— The records —

===

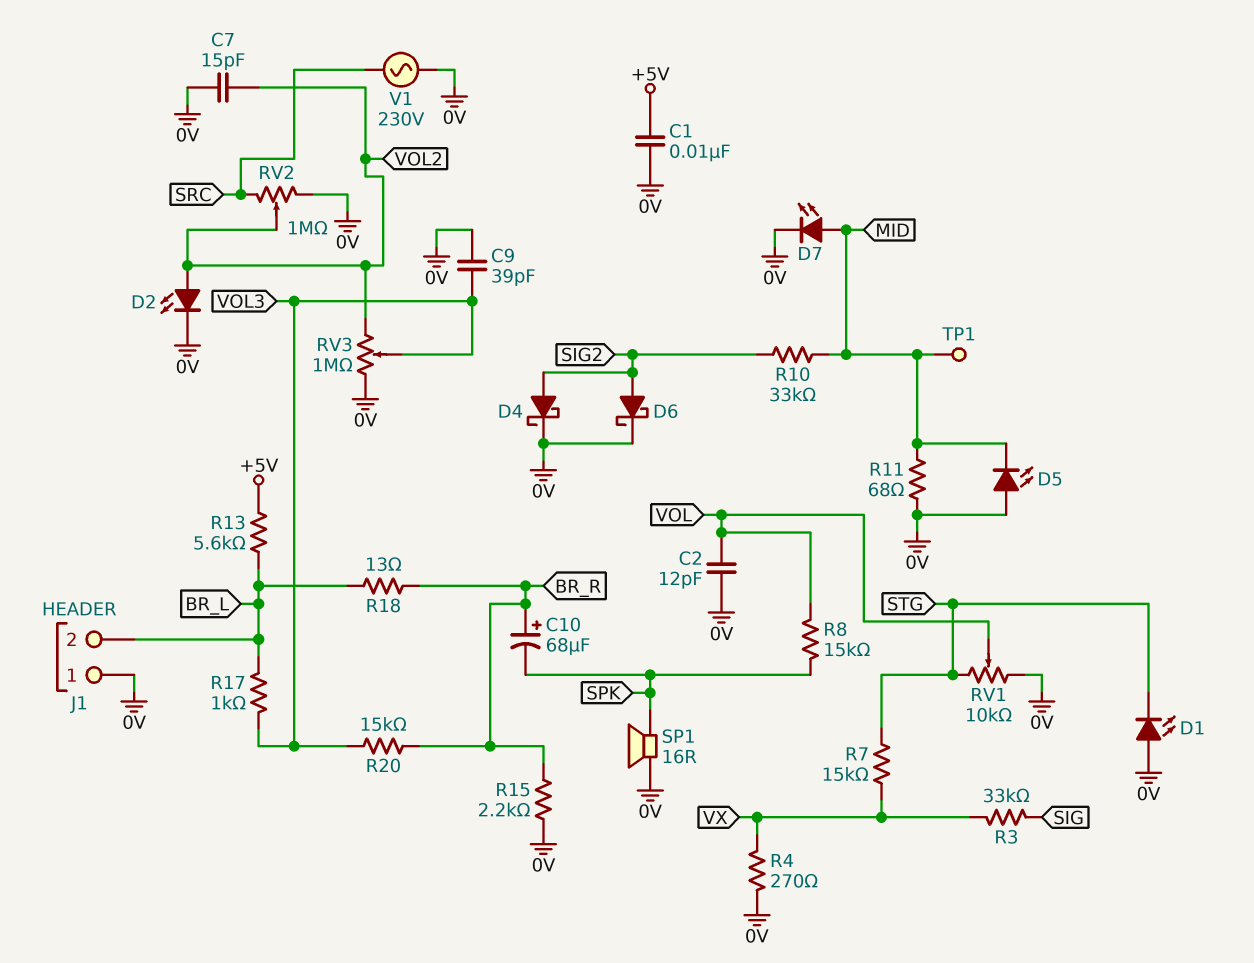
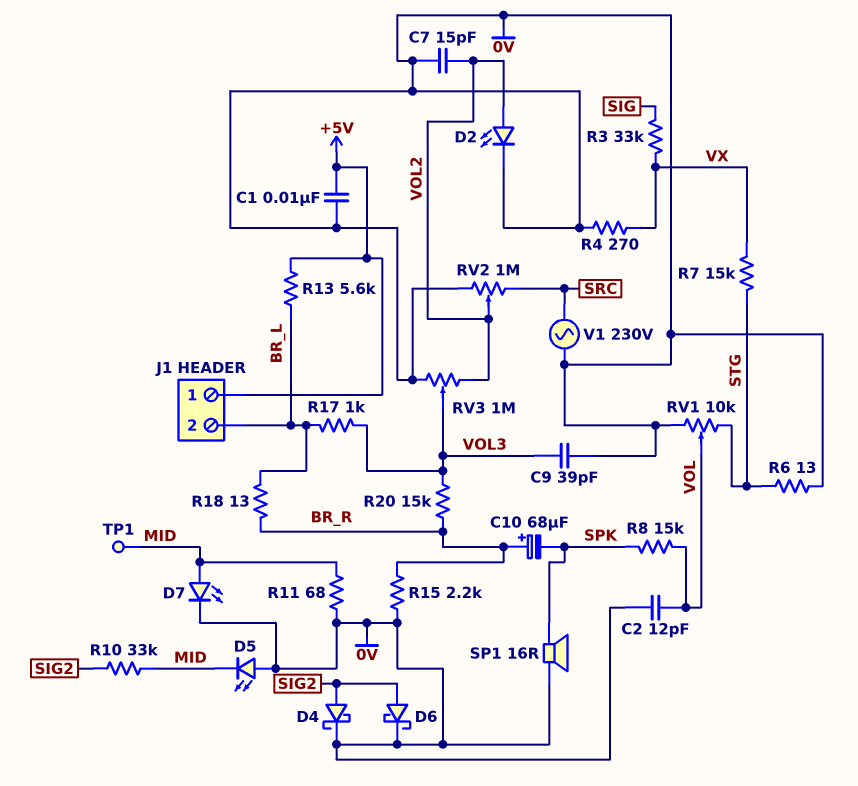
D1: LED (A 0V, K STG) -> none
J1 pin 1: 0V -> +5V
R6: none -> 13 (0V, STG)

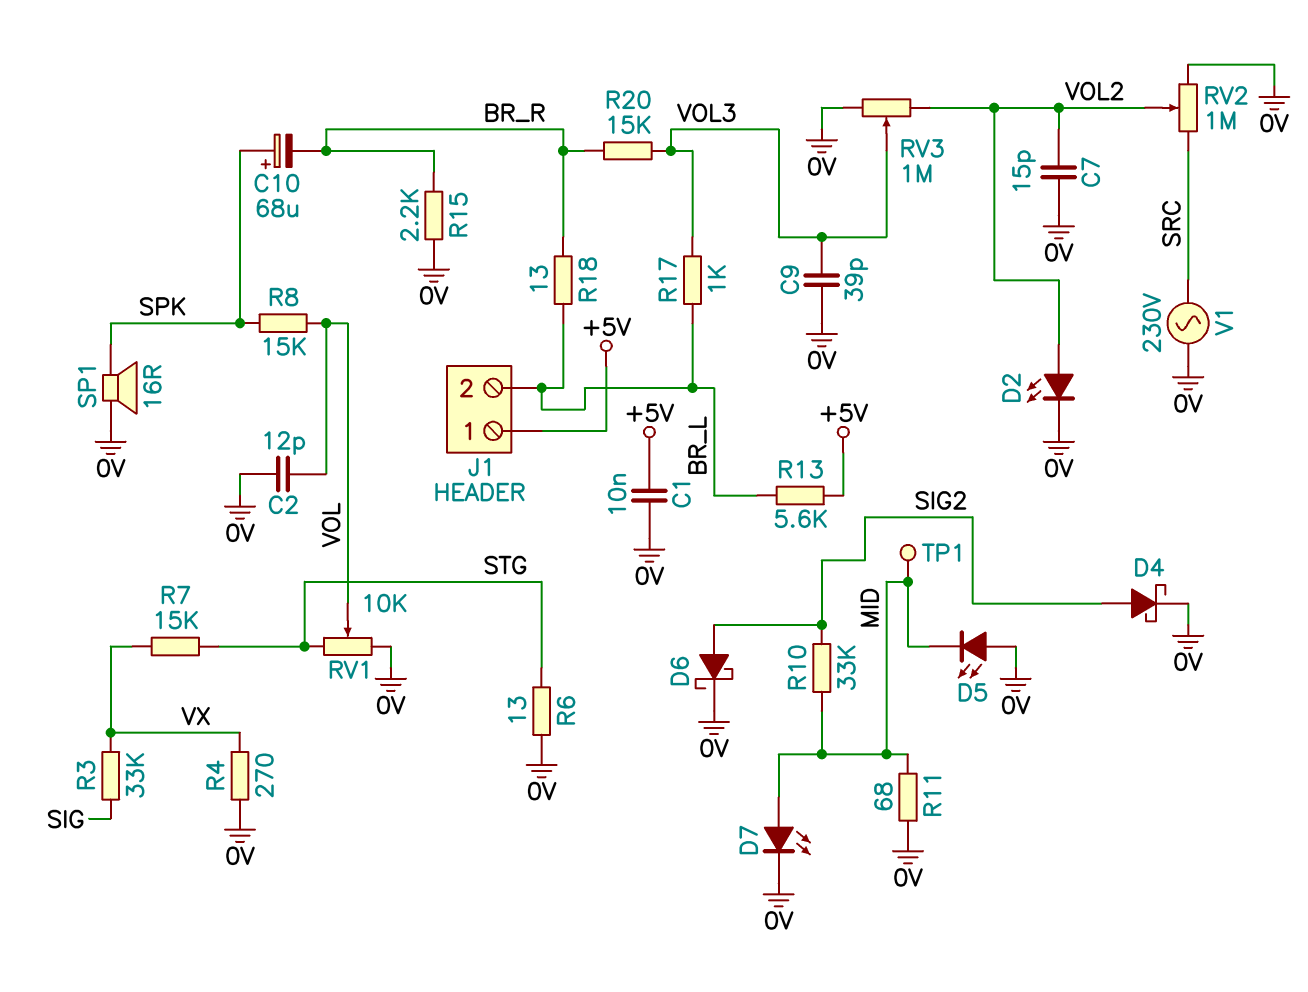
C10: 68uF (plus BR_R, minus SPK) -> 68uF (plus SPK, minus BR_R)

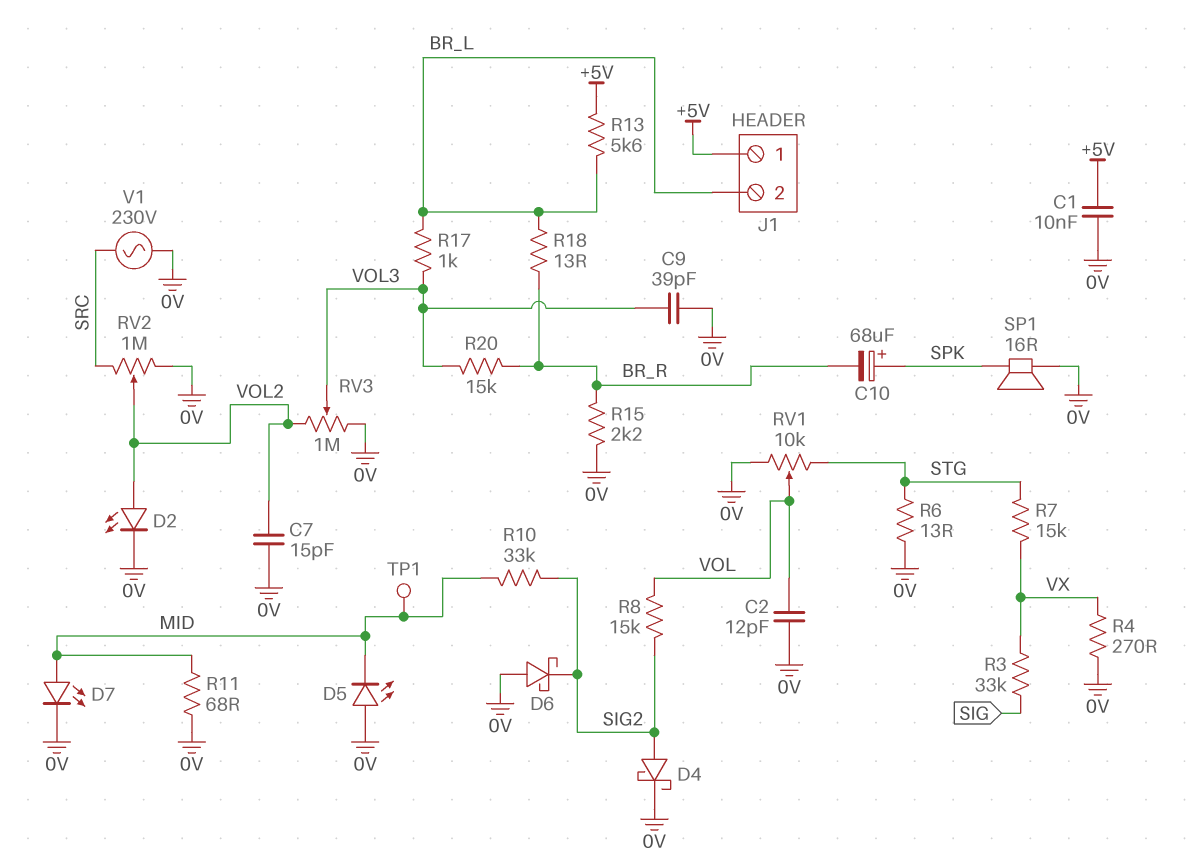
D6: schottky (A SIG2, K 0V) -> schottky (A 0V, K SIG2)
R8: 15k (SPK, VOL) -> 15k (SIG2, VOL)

===

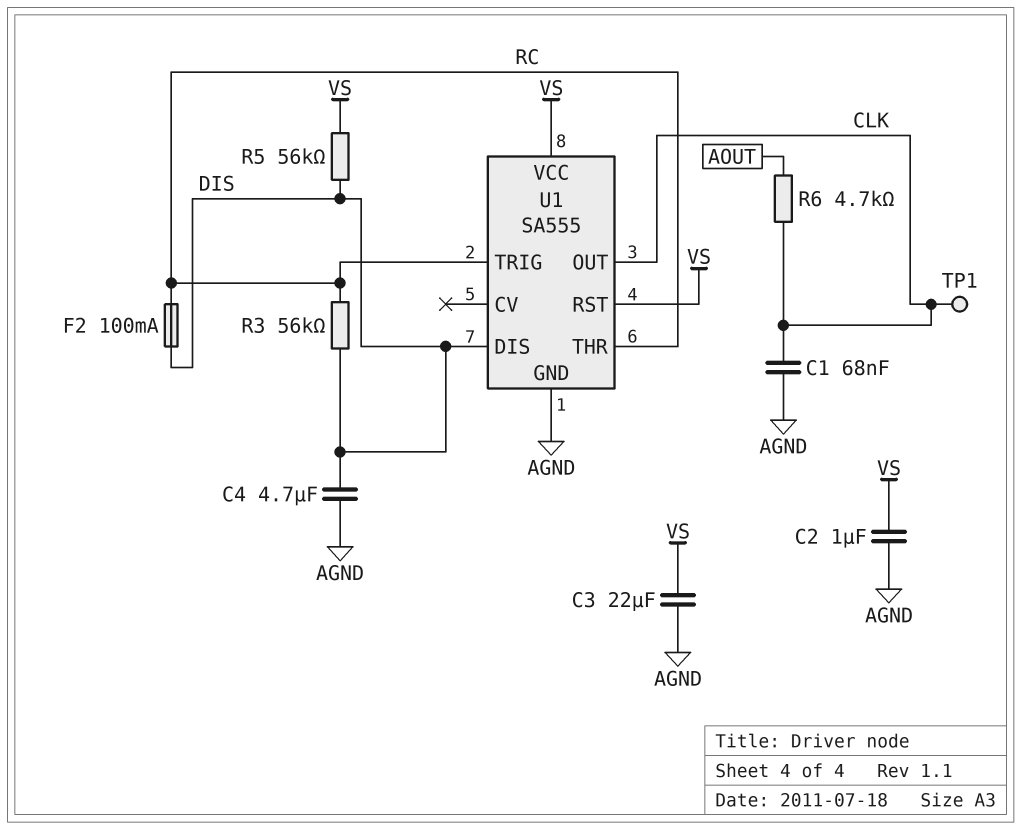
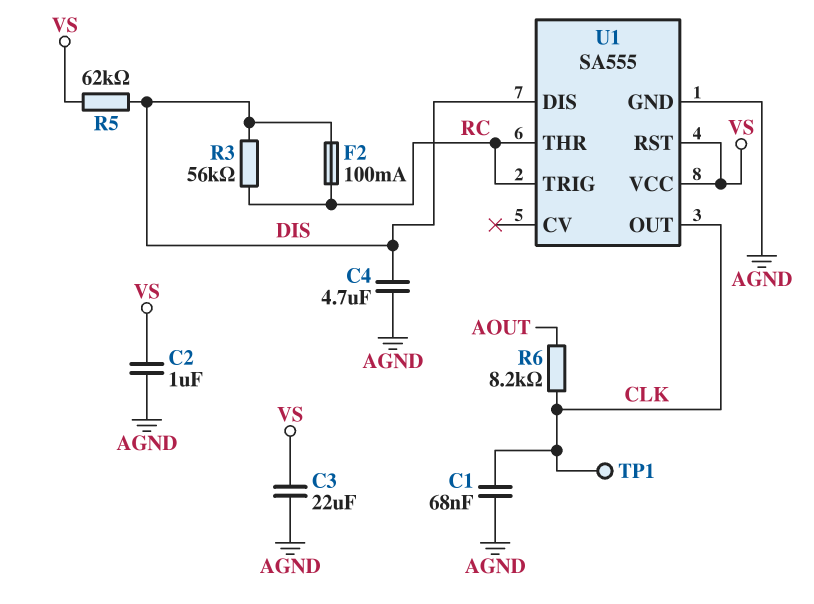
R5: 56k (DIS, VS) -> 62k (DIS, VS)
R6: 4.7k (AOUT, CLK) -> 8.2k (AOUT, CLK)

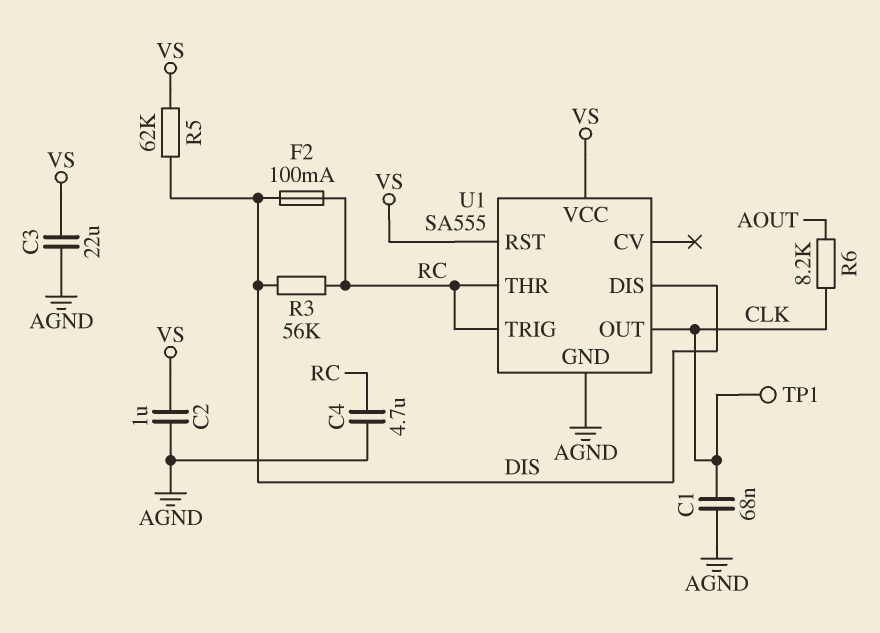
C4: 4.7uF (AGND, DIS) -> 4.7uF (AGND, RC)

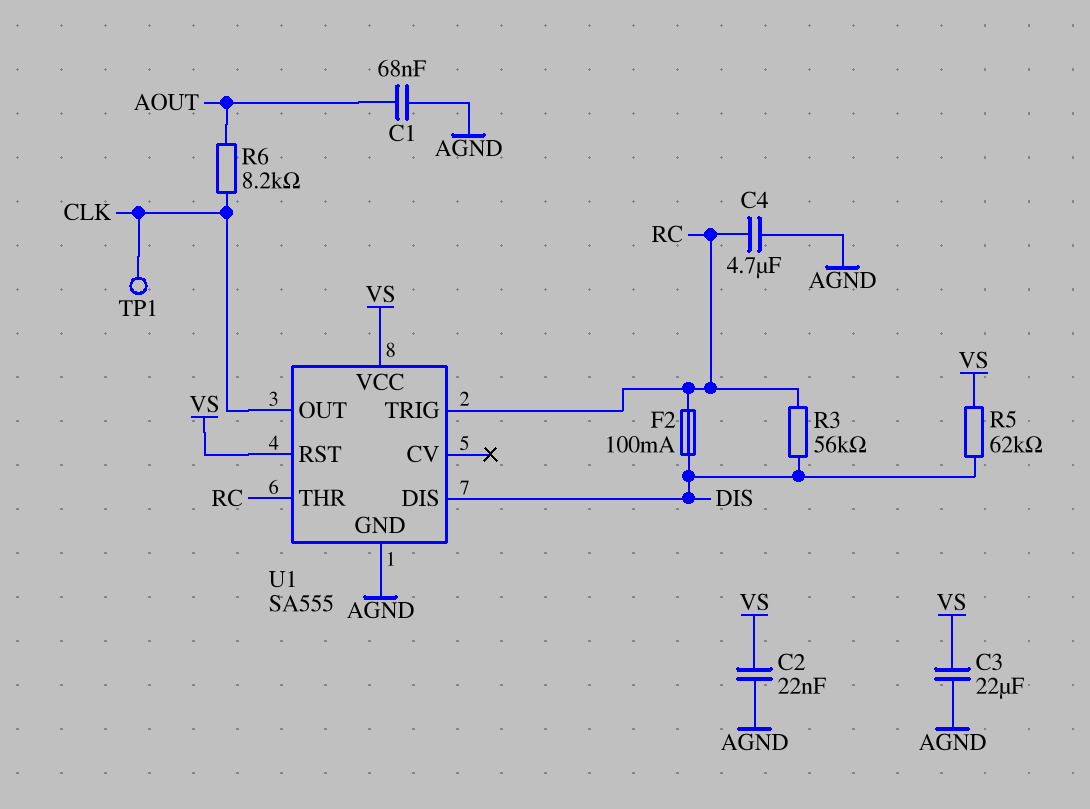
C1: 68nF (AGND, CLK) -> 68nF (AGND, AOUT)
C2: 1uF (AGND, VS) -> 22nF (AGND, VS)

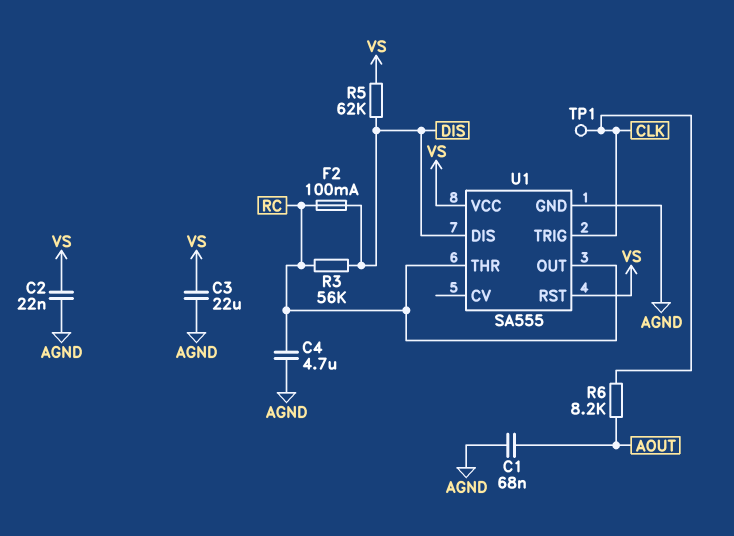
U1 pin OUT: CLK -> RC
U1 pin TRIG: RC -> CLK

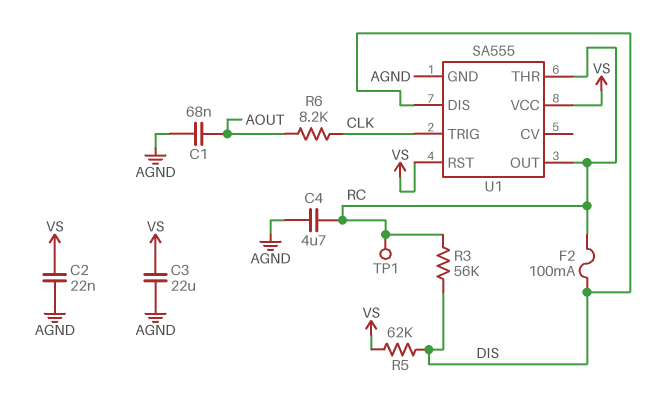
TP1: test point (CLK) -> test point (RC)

===

— About this task —
Wherever the string "AOUT" shows up in a line above, tally that line, and answer with the final number alone.

— Answer for this exercise —
2